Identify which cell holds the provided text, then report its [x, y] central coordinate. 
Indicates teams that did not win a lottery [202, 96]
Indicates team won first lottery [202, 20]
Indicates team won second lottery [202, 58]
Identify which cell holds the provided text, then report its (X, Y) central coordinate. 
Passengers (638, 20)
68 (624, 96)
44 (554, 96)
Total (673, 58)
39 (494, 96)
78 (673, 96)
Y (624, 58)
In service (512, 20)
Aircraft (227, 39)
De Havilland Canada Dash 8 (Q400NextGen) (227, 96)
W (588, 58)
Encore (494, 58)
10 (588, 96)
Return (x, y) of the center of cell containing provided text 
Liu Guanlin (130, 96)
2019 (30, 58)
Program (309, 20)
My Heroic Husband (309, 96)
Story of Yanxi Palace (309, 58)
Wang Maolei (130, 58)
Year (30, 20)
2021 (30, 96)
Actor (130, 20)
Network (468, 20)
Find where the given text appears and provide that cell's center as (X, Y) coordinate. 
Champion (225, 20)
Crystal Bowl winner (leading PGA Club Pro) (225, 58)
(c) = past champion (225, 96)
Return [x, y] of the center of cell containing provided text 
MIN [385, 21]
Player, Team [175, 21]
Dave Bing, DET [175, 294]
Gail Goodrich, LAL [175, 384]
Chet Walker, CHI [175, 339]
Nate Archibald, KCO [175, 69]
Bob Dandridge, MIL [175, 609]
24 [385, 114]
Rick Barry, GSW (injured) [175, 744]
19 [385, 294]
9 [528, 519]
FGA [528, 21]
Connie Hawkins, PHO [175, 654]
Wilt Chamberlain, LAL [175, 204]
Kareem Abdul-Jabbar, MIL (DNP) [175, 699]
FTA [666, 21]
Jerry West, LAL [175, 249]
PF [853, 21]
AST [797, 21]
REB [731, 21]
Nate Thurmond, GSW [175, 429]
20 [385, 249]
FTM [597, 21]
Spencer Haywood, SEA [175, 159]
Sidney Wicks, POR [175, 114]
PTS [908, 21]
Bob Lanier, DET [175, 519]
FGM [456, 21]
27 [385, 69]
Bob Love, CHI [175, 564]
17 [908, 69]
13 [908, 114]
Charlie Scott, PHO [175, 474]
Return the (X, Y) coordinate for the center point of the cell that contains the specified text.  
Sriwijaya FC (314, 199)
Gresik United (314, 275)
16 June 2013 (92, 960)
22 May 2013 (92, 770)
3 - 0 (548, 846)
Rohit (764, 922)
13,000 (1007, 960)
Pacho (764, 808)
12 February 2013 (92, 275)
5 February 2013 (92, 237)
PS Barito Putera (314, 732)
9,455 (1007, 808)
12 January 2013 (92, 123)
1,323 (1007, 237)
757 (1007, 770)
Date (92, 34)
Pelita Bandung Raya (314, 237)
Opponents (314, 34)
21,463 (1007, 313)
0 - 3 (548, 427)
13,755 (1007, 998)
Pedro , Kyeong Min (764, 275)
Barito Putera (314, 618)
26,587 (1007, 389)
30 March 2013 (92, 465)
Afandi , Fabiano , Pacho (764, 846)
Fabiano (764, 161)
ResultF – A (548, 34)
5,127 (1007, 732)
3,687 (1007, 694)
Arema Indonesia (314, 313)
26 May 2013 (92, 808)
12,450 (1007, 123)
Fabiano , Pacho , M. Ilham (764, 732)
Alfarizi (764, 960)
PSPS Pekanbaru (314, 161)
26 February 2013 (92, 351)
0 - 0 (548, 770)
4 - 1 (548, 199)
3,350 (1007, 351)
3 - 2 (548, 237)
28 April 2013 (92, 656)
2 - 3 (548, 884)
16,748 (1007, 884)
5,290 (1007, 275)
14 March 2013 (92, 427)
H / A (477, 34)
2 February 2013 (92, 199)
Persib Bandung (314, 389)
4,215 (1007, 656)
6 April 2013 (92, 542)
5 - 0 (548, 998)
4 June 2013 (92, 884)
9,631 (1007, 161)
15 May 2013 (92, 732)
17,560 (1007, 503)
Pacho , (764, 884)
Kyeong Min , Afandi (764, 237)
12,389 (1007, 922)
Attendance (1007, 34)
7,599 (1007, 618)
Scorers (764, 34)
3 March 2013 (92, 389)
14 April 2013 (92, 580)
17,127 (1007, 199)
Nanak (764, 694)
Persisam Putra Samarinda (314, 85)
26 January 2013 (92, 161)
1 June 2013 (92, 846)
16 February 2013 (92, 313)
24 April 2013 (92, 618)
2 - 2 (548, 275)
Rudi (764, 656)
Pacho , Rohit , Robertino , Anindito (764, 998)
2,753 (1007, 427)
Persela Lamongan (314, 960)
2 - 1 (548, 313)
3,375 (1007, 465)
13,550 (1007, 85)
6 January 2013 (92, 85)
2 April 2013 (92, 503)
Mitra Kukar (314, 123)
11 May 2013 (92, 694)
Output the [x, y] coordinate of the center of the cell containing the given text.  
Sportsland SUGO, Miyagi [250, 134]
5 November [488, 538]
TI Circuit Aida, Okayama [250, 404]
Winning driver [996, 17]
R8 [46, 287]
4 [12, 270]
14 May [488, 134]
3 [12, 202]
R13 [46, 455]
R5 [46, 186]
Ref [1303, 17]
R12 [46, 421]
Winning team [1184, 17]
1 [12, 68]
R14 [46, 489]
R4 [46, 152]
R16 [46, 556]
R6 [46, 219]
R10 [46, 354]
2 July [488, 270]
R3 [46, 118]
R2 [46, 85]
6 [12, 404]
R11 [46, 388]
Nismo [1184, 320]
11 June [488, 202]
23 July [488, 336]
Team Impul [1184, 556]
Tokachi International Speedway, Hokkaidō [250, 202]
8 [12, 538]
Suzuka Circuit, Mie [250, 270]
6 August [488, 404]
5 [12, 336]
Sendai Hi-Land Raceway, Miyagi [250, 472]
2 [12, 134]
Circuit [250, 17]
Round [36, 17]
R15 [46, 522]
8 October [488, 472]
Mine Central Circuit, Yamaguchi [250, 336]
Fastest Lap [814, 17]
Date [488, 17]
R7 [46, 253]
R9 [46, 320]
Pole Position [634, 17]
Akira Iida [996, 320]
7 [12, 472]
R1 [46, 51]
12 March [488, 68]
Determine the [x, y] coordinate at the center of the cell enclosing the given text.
▬▬▬▬▬▬▬▬▬▬
Set problem. Rewrite all of the lines above as a numbered list, leaving out any blank lines.

Task answer.
1. Identify which cell holds the provided text, then report its [x, y] central coordinate. 
2. Indicates teams that did not win a lottery [202, 96]
3. Indicates team won first lottery [202, 20]
4. Indicates team won second lottery [202, 58]
5. Identify which cell holds the provided text, then report its (X, Y) central coordinate. 
6. Passengers (638, 20)
7. 68 (624, 96)
8. 44 (554, 96)
9. Total (673, 58)
10. 39 (494, 96)
11. 78 (673, 96)
12. Y (624, 58)
13. In service (512, 20)
14. Aircraft (227, 39)
15. De Havilland Canada Dash 8 (Q400NextGen) (227, 96)
16. W (588, 58)
17. Encore (494, 58)
18. 10 (588, 96)
19. Return (x, y) of the center of cell containing provided text 
20. Liu Guanlin (130, 96)
21. 2019 (30, 58)
22. Program (309, 20)
23. My Heroic Husband (309, 96)
24. Story of Yanxi Palace (309, 58)
25. Wang Maolei (130, 58)
26. Year (30, 20)
27. 2021 (30, 96)
28. Actor (130, 20)
29. Network (468, 20)
30. Find where the given text appears and provide that cell's center as (X, Y) coordinate. 
31. Champion (225, 20)
32. Crystal Bowl winner (leading PGA Club Pro) (225, 58)
33. (c) = past champion (225, 96)
34. Return [x, y] of the center of cell containing provided text 
35. MIN [385, 21]
36. Player, Team [175, 21]
37. Dave Bing, DET [175, 294]
38. Gail Goodrich, LAL [175, 384]
39. Chet Walker, CHI [175, 339]
40. Nate Archibald, KCO [175, 69]
41. Bob Dandridge, MIL [175, 609]
42. 24 [385, 114]
43. Rick Barry, GSW (injured) [175, 744]
44. 19 [385, 294]
45. 9 [528, 519]
46. FGA [528, 21]
47. Connie Hawkins, PHO [175, 654]
48. Wilt Chamberlain, LAL [175, 204]
49. Kareem Abdul-Jabbar, MIL (DNP) [175, 699]
50. FTA [666, 21]
51. Jerry West, LAL [175, 249]
52. PF [853, 21]
53. AST [797, 21]
54. REB [731, 21]
55. Nate Thurmond, GSW [175, 429]
56. 20 [385, 249]
57. FTM [597, 21]
58. Spencer Haywood, SEA [175, 159]
59. Sidney Wicks, POR [175, 114]
60. PTS [908, 21]
61. Bob Lanier, DET [175, 519]
62. FGM [456, 21]
63. 27 [385, 69]
64. Bob Love, CHI [175, 564]
65. 17 [908, 69]
66. 13 [908, 114]
67. Charlie Scott, PHO [175, 474]
68. Return the (X, Y) coordinate for the center point of the cell that contains the specified text.  
69. Sriwijaya FC (314, 199)
70. Gresik United (314, 275)
71. 16 June 2013 (92, 960)
72. 22 May 2013 (92, 770)
73. 3 - 0 (548, 846)
74. Rohit (764, 922)
75. 13,000 (1007, 960)
76. Pacho (764, 808)
77. 12 February 2013 (92, 275)
78. 5 February 2013 (92, 237)
79. PS Barito Putera (314, 732)
80. 9,455 (1007, 808)
81. 12 January 2013 (92, 123)
82. 1,323 (1007, 237)
83. 757 (1007, 770)
84. Date (92, 34)
85. Pelita Bandung Raya (314, 237)
86. Opponents (314, 34)
87. 21,463 (1007, 313)
88. 0 - 3 (548, 427)
89. 13,755 (1007, 998)
90. Pedro , Kyeong Min (764, 275)
91. Barito Putera (314, 618)
92. 26,587 (1007, 389)
93. 30 March 2013 (92, 465)
94. Afandi , Fabiano , Pacho (764, 846)
95. Fabiano (764, 161)
96. ResultF – A (548, 34)
97. 5,127 (1007, 732)
98. 3,687 (1007, 694)
99. Arema Indonesia (314, 313)
100. 26 May 2013 (92, 808)
101. 12,450 (1007, 123)
102. Fabiano , Pacho , M. Ilham (764, 732)
103. Alfarizi (764, 960)
104. PSPS Pekanbaru (314, 161)
105. 26 February 2013 (92, 351)
106. 0 - 0 (548, 770)
107. 4 - 1 (548, 199)
108. 3,350 (1007, 351)
109. 3 - 2 (548, 237)
110. 28 April 2013 (92, 656)
111. 2 - 3 (548, 884)
112. 16,748 (1007, 884)
113. 5,290 (1007, 275)
114. 14 March 2013 (92, 427)
115. H / A (477, 34)
116. 2 February 2013 (92, 199)
117. Persib Bandung (314, 389)
118. 4,215 (1007, 656)
119. 6 April 2013 (92, 542)
120. 5 - 0 (548, 998)
121. 4 June 2013 (92, 884)
122. 9,631 (1007, 161)
123. 15 May 2013 (92, 732)
124. 17,560 (1007, 503)
125. Pacho , (764, 884)
126. Kyeong Min , Afandi (764, 237)
127. 12,389 (1007, 922)
128. Attendance (1007, 34)
129. 7,599 (1007, 618)
130. Scorers (764, 34)
131. 3 March 2013 (92, 389)
132. 14 April 2013 (92, 580)
133. 17,127 (1007, 199)
134. Nanak (764, 694)
135. Persisam Putra Samarinda (314, 85)
136. 26 January 2013 (92, 161)
137. 1 June 2013 (92, 846)
138. 16 February 2013 (92, 313)
139. 24 April 2013 (92, 618)
140. 2 - 2 (548, 275)
141. Rudi (764, 656)
142. Pacho , Rohit , Robertino , Anindito (764, 998)
143. 2,753 (1007, 427)
144. Persela Lamongan (314, 960)
145. 2 - 1 (548, 313)
146. 3,375 (1007, 465)
147. 13,550 (1007, 85)
148. 6 January 2013 (92, 85)
149. 2 April 2013 (92, 503)
150. Mitra Kukar (314, 123)
151. 11 May 2013 (92, 694)
152. Output the [x, y] coordinate of the center of the cell containing the given text.  
153. Sportsland SUGO, Miyagi [250, 134]
154. 5 November [488, 538]
155. TI Circuit Aida, Okayama [250, 404]
156. Winning driver [996, 17]
157. R8 [46, 287]
158. 4 [12, 270]
159. 14 May [488, 134]
160. 3 [12, 202]
161. R13 [46, 455]
162. R5 [46, 186]
163. Ref [1303, 17]
164. R12 [46, 421]
165. Winning team [1184, 17]
166. 1 [12, 68]
167. R14 [46, 489]
168. R4 [46, 152]
169. R16 [46, 556]
170. R6 [46, 219]
171. R10 [46, 354]
172. 2 July [488, 270]
173. R3 [46, 118]
174. R2 [46, 85]
175. 6 [12, 404]
176. R11 [46, 388]
177. Nismo [1184, 320]
178. 11 June [488, 202]
179. 23 July [488, 336]
180. Team Impul [1184, 556]
181. Tokachi International Speedway, Hokkaidō [250, 202]
182. 8 [12, 538]
183. Suzuka Circuit, Mie [250, 270]
184. 6 August [488, 404]
185. 5 [12, 336]
186. Sendai Hi-Land Raceway, Miyagi [250, 472]
187. 2 [12, 134]
188. Circuit [250, 17]
189. Round [36, 17]
190. R15 [46, 522]
191. 8 October [488, 472]
192. Mine Central Circuit, Yamaguchi [250, 336]
193. Fastest Lap [814, 17]
194. Date [488, 17]
195. R7 [46, 253]
196. R9 [46, 320]
197. Pole Position [634, 17]
198. Akira Iida [996, 320]
199. 7 [12, 472]
200. R1 [46, 51]
201. 12 March [488, 68]
202. Determine the [x, y] coordinate at the center of the cell enclosing the given text.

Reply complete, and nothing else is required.